[Provided records — start]

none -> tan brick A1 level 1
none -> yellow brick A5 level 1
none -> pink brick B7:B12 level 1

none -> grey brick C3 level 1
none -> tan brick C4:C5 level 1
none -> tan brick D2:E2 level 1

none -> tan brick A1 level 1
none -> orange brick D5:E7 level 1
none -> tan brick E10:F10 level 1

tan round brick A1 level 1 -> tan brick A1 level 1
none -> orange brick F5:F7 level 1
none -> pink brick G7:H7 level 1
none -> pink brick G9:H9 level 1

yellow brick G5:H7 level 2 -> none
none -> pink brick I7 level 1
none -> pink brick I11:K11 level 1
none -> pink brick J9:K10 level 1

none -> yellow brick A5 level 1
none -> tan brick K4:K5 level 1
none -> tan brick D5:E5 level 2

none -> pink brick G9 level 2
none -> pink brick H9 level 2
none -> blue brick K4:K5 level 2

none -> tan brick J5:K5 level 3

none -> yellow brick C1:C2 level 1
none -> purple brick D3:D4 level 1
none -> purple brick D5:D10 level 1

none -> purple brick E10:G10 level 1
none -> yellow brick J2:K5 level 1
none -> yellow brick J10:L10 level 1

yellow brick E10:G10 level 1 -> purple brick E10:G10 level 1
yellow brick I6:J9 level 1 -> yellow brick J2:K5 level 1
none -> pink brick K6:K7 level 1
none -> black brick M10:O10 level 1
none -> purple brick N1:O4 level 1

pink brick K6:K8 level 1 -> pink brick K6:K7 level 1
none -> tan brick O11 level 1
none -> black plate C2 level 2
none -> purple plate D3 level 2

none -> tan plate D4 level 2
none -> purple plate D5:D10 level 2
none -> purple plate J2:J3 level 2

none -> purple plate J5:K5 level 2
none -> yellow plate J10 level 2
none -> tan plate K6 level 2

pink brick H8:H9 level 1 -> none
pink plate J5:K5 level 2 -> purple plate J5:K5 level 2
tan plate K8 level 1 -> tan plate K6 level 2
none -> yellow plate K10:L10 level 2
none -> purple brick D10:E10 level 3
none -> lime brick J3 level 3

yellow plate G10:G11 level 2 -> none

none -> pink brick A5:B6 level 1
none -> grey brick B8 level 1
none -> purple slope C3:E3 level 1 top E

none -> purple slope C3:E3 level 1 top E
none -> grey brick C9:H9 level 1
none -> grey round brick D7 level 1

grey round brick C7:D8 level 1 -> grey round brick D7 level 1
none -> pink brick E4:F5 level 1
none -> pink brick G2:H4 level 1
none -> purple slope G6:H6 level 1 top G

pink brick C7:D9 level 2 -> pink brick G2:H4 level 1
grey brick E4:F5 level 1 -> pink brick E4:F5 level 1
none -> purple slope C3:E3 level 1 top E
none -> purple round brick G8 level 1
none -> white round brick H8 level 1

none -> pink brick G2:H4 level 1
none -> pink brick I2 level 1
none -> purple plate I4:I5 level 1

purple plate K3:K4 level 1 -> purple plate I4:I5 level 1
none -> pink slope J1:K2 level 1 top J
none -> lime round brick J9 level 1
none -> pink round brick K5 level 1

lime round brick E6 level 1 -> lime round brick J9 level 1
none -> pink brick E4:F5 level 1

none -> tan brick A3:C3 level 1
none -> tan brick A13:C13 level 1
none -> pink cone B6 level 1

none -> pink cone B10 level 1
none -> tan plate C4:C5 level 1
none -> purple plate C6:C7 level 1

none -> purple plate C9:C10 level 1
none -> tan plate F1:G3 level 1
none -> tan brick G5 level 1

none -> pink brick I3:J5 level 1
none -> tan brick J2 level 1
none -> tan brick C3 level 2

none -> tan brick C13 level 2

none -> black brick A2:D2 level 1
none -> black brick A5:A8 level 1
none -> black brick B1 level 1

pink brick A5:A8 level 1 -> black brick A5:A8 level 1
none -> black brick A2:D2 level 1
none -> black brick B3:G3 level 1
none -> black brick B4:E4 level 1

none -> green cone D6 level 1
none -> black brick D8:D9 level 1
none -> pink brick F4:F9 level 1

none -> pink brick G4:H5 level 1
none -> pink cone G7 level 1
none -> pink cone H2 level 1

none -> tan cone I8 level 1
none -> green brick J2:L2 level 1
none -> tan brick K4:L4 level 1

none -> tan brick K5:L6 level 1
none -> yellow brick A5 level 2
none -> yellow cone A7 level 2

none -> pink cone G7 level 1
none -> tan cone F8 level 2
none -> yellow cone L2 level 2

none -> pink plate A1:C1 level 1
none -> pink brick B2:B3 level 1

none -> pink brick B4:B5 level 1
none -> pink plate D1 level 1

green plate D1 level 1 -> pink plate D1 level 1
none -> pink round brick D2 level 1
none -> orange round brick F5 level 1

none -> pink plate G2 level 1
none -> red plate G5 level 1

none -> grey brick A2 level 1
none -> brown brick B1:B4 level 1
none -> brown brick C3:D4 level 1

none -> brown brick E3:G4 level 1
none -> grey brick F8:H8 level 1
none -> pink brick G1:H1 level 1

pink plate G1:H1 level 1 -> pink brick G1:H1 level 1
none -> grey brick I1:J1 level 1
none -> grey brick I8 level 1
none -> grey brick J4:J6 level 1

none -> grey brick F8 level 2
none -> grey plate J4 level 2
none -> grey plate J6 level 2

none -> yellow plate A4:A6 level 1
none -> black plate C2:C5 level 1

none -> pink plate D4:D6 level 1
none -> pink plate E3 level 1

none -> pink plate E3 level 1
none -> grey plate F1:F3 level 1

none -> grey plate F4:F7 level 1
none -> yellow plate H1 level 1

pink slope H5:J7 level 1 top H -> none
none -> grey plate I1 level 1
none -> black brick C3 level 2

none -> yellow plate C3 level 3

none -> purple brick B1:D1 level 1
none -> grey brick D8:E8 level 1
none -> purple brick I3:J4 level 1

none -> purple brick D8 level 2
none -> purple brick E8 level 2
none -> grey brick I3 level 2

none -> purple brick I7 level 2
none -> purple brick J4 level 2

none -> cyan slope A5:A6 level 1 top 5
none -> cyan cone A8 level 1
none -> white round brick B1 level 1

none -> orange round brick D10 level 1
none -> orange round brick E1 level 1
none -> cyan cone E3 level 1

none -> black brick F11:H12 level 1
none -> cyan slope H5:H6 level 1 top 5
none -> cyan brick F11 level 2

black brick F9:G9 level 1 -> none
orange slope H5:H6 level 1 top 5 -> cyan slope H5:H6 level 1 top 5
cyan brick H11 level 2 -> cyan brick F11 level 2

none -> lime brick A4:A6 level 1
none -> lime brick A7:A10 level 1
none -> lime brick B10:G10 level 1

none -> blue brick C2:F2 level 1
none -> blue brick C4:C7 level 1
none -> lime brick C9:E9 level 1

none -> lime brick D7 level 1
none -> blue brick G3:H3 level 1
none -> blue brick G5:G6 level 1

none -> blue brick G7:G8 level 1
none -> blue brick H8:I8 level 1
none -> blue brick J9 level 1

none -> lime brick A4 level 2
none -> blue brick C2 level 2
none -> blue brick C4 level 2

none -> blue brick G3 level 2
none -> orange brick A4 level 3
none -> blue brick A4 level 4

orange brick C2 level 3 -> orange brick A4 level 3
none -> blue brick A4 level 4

[Provided records — finish]

Take the lines above and print them exactly.

none -> tan brick A1 level 1
none -> yellow brick A5 level 1
none -> pink brick B7:B12 level 1

none -> grey brick C3 level 1
none -> tan brick C4:C5 level 1
none -> tan brick D2:E2 level 1

none -> tan brick A1 level 1
none -> orange brick D5:E7 level 1
none -> tan brick E10:F10 level 1

tan round brick A1 level 1 -> tan brick A1 level 1
none -> orange brick F5:F7 level 1
none -> pink brick G7:H7 level 1
none -> pink brick G9:H9 level 1

yellow brick G5:H7 level 2 -> none
none -> pink brick I7 level 1
none -> pink brick I11:K11 level 1
none -> pink brick J9:K10 level 1

none -> yellow brick A5 level 1
none -> tan brick K4:K5 level 1
none -> tan brick D5:E5 level 2

none -> pink brick G9 level 2
none -> pink brick H9 level 2
none -> blue brick K4:K5 level 2

none -> tan brick J5:K5 level 3

none -> yellow brick C1:C2 level 1
none -> purple brick D3:D4 level 1
none -> purple brick D5:D10 level 1

none -> purple brick E10:G10 level 1
none -> yellow brick J2:K5 level 1
none -> yellow brick J10:L10 level 1

yellow brick E10:G10 level 1 -> purple brick E10:G10 level 1
yellow brick I6:J9 level 1 -> yellow brick J2:K5 level 1
none -> pink brick K6:K7 level 1
none -> black brick M10:O10 level 1
none -> purple brick N1:O4 level 1

pink brick K6:K8 level 1 -> pink brick K6:K7 level 1
none -> tan brick O11 level 1
none -> black plate C2 level 2
none -> purple plate D3 level 2

none -> tan plate D4 level 2
none -> purple plate D5:D10 level 2
none -> purple plate J2:J3 level 2

none -> purple plate J5:K5 level 2
none -> yellow plate J10 level 2
none -> tan plate K6 level 2

pink brick H8:H9 level 1 -> none
pink plate J5:K5 level 2 -> purple plate J5:K5 level 2
tan plate K8 level 1 -> tan plate K6 level 2
none -> yellow plate K10:L10 level 2
none -> purple brick D10:E10 level 3
none -> lime brick J3 level 3

yellow plate G10:G11 level 2 -> none

none -> pink brick A5:B6 level 1
none -> grey brick B8 level 1
none -> purple slope C3:E3 level 1 top E

none -> purple slope C3:E3 level 1 top E
none -> grey brick C9:H9 level 1
none -> grey round brick D7 level 1

grey round brick C7:D8 level 1 -> grey round brick D7 level 1
none -> pink brick E4:F5 level 1
none -> pink brick G2:H4 level 1
none -> purple slope G6:H6 level 1 top G

pink brick C7:D9 level 2 -> pink brick G2:H4 level 1
grey brick E4:F5 level 1 -> pink brick E4:F5 level 1
none -> purple slope C3:E3 level 1 top E
none -> purple round brick G8 level 1
none -> white round brick H8 level 1

none -> pink brick G2:H4 level 1
none -> pink brick I2 level 1
none -> purple plate I4:I5 level 1

purple plate K3:K4 level 1 -> purple plate I4:I5 level 1
none -> pink slope J1:K2 level 1 top J
none -> lime round brick J9 level 1
none -> pink round brick K5 level 1

lime round brick E6 level 1 -> lime round brick J9 level 1
none -> pink brick E4:F5 level 1

none -> tan brick A3:C3 level 1
none -> tan brick A13:C13 level 1
none -> pink cone B6 level 1

none -> pink cone B10 level 1
none -> tan plate C4:C5 level 1
none -> purple plate C6:C7 level 1

none -> purple plate C9:C10 level 1
none -> tan plate F1:G3 level 1
none -> tan brick G5 level 1

none -> pink brick I3:J5 level 1
none -> tan brick J2 level 1
none -> tan brick C3 level 2

none -> tan brick C13 level 2

none -> black brick A2:D2 level 1
none -> black brick A5:A8 level 1
none -> black brick B1 level 1

pink brick A5:A8 level 1 -> black brick A5:A8 level 1
none -> black brick A2:D2 level 1
none -> black brick B3:G3 level 1
none -> black brick B4:E4 level 1

none -> green cone D6 level 1
none -> black brick D8:D9 level 1
none -> pink brick F4:F9 level 1

none -> pink brick G4:H5 level 1
none -> pink cone G7 level 1
none -> pink cone H2 level 1

none -> tan cone I8 level 1
none -> green brick J2:L2 level 1
none -> tan brick K4:L4 level 1

none -> tan brick K5:L6 level 1
none -> yellow brick A5 level 2
none -> yellow cone A7 level 2

none -> pink cone G7 level 1
none -> tan cone F8 level 2
none -> yellow cone L2 level 2

none -> pink plate A1:C1 level 1
none -> pink brick B2:B3 level 1

none -> pink brick B4:B5 level 1
none -> pink plate D1 level 1

green plate D1 level 1 -> pink plate D1 level 1
none -> pink round brick D2 level 1
none -> orange round brick F5 level 1

none -> pink plate G2 level 1
none -> red plate G5 level 1

none -> grey brick A2 level 1
none -> brown brick B1:B4 level 1
none -> brown brick C3:D4 level 1

none -> brown brick E3:G4 level 1
none -> grey brick F8:H8 level 1
none -> pink brick G1:H1 level 1

pink plate G1:H1 level 1 -> pink brick G1:H1 level 1
none -> grey brick I1:J1 level 1
none -> grey brick I8 level 1
none -> grey brick J4:J6 level 1

none -> grey brick F8 level 2
none -> grey plate J4 level 2
none -> grey plate J6 level 2

none -> yellow plate A4:A6 level 1
none -> black plate C2:C5 level 1

none -> pink plate D4:D6 level 1
none -> pink plate E3 level 1

none -> pink plate E3 level 1
none -> grey plate F1:F3 level 1

none -> grey plate F4:F7 level 1
none -> yellow plate H1 level 1

pink slope H5:J7 level 1 top H -> none
none -> grey plate I1 level 1
none -> black brick C3 level 2

none -> yellow plate C3 level 3

none -> purple brick B1:D1 level 1
none -> grey brick D8:E8 level 1
none -> purple brick I3:J4 level 1

none -> purple brick D8 level 2
none -> purple brick E8 level 2
none -> grey brick I3 level 2

none -> purple brick I7 level 2
none -> purple brick J4 level 2

none -> cyan slope A5:A6 level 1 top 5
none -> cyan cone A8 level 1
none -> white round brick B1 level 1

none -> orange round brick D10 level 1
none -> orange round brick E1 level 1
none -> cyan cone E3 level 1

none -> black brick F11:H12 level 1
none -> cyan slope H5:H6 level 1 top 5
none -> cyan brick F11 level 2

black brick F9:G9 level 1 -> none
orange slope H5:H6 level 1 top 5 -> cyan slope H5:H6 level 1 top 5
cyan brick H11 level 2 -> cyan brick F11 level 2

none -> lime brick A4:A6 level 1
none -> lime brick A7:A10 level 1
none -> lime brick B10:G10 level 1

none -> blue brick C2:F2 level 1
none -> blue brick C4:C7 level 1
none -> lime brick C9:E9 level 1

none -> lime brick D7 level 1
none -> blue brick G3:H3 level 1
none -> blue brick G5:G6 level 1

none -> blue brick G7:G8 level 1
none -> blue brick H8:I8 level 1
none -> blue brick J9 level 1

none -> lime brick A4 level 2
none -> blue brick C2 level 2
none -> blue brick C4 level 2

none -> blue brick G3 level 2
none -> orange brick A4 level 3
none -> blue brick A4 level 4

orange brick C2 level 3 -> orange brick A4 level 3
none -> blue brick A4 level 4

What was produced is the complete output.